Stored data:
+-------+

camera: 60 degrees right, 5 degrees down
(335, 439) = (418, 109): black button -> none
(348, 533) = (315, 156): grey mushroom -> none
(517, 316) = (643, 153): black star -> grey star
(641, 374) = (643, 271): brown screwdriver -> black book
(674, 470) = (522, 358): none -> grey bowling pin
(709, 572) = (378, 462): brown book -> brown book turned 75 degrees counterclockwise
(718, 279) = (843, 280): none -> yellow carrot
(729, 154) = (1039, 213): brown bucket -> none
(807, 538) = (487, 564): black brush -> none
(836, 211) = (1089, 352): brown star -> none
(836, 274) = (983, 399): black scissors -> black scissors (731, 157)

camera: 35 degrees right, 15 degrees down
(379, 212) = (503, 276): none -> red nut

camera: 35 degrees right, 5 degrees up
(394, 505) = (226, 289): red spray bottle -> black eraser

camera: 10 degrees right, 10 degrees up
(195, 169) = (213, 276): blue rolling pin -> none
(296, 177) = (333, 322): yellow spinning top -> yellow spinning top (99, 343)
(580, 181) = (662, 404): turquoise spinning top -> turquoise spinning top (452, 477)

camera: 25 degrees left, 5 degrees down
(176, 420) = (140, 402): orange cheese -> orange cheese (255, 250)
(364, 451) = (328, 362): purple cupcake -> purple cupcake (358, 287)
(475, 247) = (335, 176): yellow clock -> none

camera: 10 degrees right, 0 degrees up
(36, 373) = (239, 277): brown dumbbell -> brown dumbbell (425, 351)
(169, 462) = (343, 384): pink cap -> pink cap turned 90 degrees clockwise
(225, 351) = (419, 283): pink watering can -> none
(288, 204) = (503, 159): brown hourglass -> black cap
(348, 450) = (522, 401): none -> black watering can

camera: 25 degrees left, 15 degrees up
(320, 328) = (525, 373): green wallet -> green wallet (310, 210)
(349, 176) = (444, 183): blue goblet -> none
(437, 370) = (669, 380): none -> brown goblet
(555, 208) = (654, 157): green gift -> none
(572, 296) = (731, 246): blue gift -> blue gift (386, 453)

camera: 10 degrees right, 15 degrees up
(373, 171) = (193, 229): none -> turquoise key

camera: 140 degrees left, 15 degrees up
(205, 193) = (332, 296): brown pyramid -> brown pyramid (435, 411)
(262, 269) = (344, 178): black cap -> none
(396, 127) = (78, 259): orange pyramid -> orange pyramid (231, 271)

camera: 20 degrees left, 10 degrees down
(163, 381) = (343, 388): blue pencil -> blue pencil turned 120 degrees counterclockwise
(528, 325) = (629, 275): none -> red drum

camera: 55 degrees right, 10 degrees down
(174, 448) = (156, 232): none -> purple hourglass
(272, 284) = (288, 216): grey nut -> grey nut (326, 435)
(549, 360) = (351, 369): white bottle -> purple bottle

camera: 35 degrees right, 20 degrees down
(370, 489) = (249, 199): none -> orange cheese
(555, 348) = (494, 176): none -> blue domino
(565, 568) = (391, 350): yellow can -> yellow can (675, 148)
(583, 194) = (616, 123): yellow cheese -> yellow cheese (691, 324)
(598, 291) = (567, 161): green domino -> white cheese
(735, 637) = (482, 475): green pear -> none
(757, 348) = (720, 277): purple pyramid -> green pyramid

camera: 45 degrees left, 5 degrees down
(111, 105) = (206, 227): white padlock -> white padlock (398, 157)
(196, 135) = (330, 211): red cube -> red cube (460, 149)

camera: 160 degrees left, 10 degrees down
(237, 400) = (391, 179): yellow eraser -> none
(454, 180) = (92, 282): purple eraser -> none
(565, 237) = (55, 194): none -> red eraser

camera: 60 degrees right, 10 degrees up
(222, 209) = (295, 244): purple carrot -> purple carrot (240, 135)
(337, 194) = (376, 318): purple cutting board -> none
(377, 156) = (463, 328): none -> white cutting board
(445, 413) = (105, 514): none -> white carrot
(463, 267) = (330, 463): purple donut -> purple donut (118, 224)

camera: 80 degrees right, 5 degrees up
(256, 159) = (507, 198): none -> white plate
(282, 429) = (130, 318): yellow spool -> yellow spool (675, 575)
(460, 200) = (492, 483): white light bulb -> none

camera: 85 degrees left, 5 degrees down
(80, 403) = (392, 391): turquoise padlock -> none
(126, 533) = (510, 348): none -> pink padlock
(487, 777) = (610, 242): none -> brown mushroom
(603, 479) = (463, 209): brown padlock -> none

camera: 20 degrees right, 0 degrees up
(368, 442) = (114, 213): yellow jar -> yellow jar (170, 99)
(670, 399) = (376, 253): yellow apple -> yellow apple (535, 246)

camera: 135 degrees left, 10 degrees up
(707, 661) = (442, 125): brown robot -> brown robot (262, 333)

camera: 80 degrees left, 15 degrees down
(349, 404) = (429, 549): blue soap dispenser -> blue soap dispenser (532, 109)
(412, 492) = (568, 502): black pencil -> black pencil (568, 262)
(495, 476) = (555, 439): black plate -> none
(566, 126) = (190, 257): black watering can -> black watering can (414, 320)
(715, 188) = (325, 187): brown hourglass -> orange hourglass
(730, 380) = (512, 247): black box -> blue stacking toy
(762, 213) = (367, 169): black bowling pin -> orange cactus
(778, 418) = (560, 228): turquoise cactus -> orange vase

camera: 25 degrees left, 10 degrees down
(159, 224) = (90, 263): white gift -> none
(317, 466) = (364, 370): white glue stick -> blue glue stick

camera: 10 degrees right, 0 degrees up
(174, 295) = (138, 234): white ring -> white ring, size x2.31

+-------+

PROBLEM TO SOLVE :: Each record above, in full: retype it verbatim.

REPLY ::
camera: 60 degrees right, 5 degrees down
(335, 439) = (418, 109): black button -> none
(348, 533) = (315, 156): grey mushroom -> none
(517, 316) = (643, 153): black star -> grey star
(641, 374) = (643, 271): brown screwdriver -> black book
(674, 470) = (522, 358): none -> grey bowling pin
(709, 572) = (378, 462): brown book -> brown book turned 75 degrees counterclockwise
(718, 279) = (843, 280): none -> yellow carrot
(729, 154) = (1039, 213): brown bucket -> none
(807, 538) = (487, 564): black brush -> none
(836, 211) = (1089, 352): brown star -> none
(836, 274) = (983, 399): black scissors -> black scissors (731, 157)

camera: 35 degrees right, 15 degrees down
(379, 212) = (503, 276): none -> red nut

camera: 35 degrees right, 5 degrees up
(394, 505) = (226, 289): red spray bottle -> black eraser

camera: 10 degrees right, 10 degrees up
(195, 169) = (213, 276): blue rolling pin -> none
(296, 177) = (333, 322): yellow spinning top -> yellow spinning top (99, 343)
(580, 181) = (662, 404): turquoise spinning top -> turquoise spinning top (452, 477)

camera: 25 degrees left, 5 degrees down
(176, 420) = (140, 402): orange cheese -> orange cheese (255, 250)
(364, 451) = (328, 362): purple cupcake -> purple cupcake (358, 287)
(475, 247) = (335, 176): yellow clock -> none

camera: 10 degrees right, 0 degrees up
(36, 373) = (239, 277): brown dumbbell -> brown dumbbell (425, 351)
(169, 462) = (343, 384): pink cap -> pink cap turned 90 degrees clockwise
(225, 351) = (419, 283): pink watering can -> none
(288, 204) = (503, 159): brown hourglass -> black cap
(348, 450) = (522, 401): none -> black watering can

camera: 25 degrees left, 15 degrees up
(320, 328) = (525, 373): green wallet -> green wallet (310, 210)
(349, 176) = (444, 183): blue goblet -> none
(437, 370) = (669, 380): none -> brown goblet
(555, 208) = (654, 157): green gift -> none
(572, 296) = (731, 246): blue gift -> blue gift (386, 453)

camera: 10 degrees right, 15 degrees up
(373, 171) = (193, 229): none -> turquoise key

camera: 140 degrees left, 15 degrees up
(205, 193) = (332, 296): brown pyramid -> brown pyramid (435, 411)
(262, 269) = (344, 178): black cap -> none
(396, 127) = (78, 259): orange pyramid -> orange pyramid (231, 271)

camera: 20 degrees left, 10 degrees down
(163, 381) = (343, 388): blue pencil -> blue pencil turned 120 degrees counterclockwise
(528, 325) = (629, 275): none -> red drum

camera: 55 degrees right, 10 degrees down
(174, 448) = (156, 232): none -> purple hourglass
(272, 284) = (288, 216): grey nut -> grey nut (326, 435)
(549, 360) = (351, 369): white bottle -> purple bottle

camera: 35 degrees right, 20 degrees down
(370, 489) = (249, 199): none -> orange cheese
(555, 348) = (494, 176): none -> blue domino
(565, 568) = (391, 350): yellow can -> yellow can (675, 148)
(583, 194) = (616, 123): yellow cheese -> yellow cheese (691, 324)
(598, 291) = (567, 161): green domino -> white cheese
(735, 637) = (482, 475): green pear -> none
(757, 348) = (720, 277): purple pyramid -> green pyramid

camera: 45 degrees left, 5 degrees down
(111, 105) = (206, 227): white padlock -> white padlock (398, 157)
(196, 135) = (330, 211): red cube -> red cube (460, 149)

camera: 160 degrees left, 10 degrees down
(237, 400) = (391, 179): yellow eraser -> none
(454, 180) = (92, 282): purple eraser -> none
(565, 237) = (55, 194): none -> red eraser

camera: 60 degrees right, 10 degrees up
(222, 209) = (295, 244): purple carrot -> purple carrot (240, 135)
(337, 194) = (376, 318): purple cutting board -> none
(377, 156) = (463, 328): none -> white cutting board
(445, 413) = (105, 514): none -> white carrot
(463, 267) = (330, 463): purple donut -> purple donut (118, 224)

camera: 80 degrees right, 5 degrees up
(256, 159) = (507, 198): none -> white plate
(282, 429) = (130, 318): yellow spool -> yellow spool (675, 575)
(460, 200) = (492, 483): white light bulb -> none

camera: 85 degrees left, 5 degrees down
(80, 403) = (392, 391): turquoise padlock -> none
(126, 533) = (510, 348): none -> pink padlock
(487, 777) = (610, 242): none -> brown mushroom
(603, 479) = (463, 209): brown padlock -> none

camera: 20 degrees right, 0 degrees up
(368, 442) = (114, 213): yellow jar -> yellow jar (170, 99)
(670, 399) = (376, 253): yellow apple -> yellow apple (535, 246)

camera: 135 degrees left, 10 degrees up
(707, 661) = (442, 125): brown robot -> brown robot (262, 333)

camera: 80 degrees left, 15 degrees down
(349, 404) = (429, 549): blue soap dispenser -> blue soap dispenser (532, 109)
(412, 492) = (568, 502): black pencil -> black pencil (568, 262)
(495, 476) = (555, 439): black plate -> none
(566, 126) = (190, 257): black watering can -> black watering can (414, 320)
(715, 188) = (325, 187): brown hourglass -> orange hourglass
(730, 380) = (512, 247): black box -> blue stacking toy
(762, 213) = (367, 169): black bowling pin -> orange cactus
(778, 418) = (560, 228): turquoise cactus -> orange vase

camera: 25 degrees left, 10 degrees down
(159, 224) = (90, 263): white gift -> none
(317, 466) = (364, 370): white glue stick -> blue glue stick

camera: 10 degrees right, 0 degrees up
(174, 295) = (138, 234): white ring -> white ring, size x2.31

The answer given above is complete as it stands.